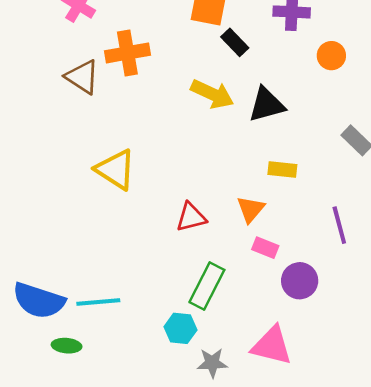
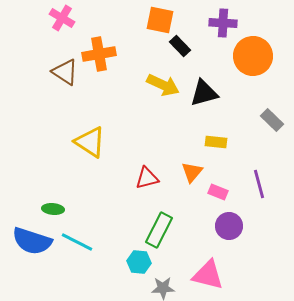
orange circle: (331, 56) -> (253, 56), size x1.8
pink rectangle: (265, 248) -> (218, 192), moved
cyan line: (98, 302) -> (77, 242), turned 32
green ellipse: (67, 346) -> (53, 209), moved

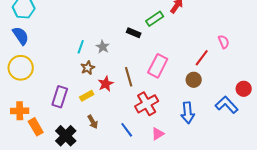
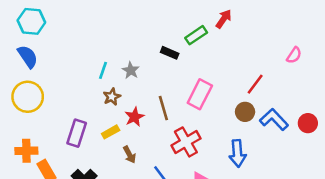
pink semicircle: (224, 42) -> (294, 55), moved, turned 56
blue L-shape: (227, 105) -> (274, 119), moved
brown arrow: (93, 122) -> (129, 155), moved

---*---

### What this task involves
Return the line that contains "pink semicircle: (224, 42)" along with every line after it through the end of the entries, exactly, adding nothing.

### Written answer
pink semicircle: (224, 42) -> (294, 55), moved, turned 56
blue L-shape: (227, 105) -> (274, 119), moved
brown arrow: (93, 122) -> (129, 155), moved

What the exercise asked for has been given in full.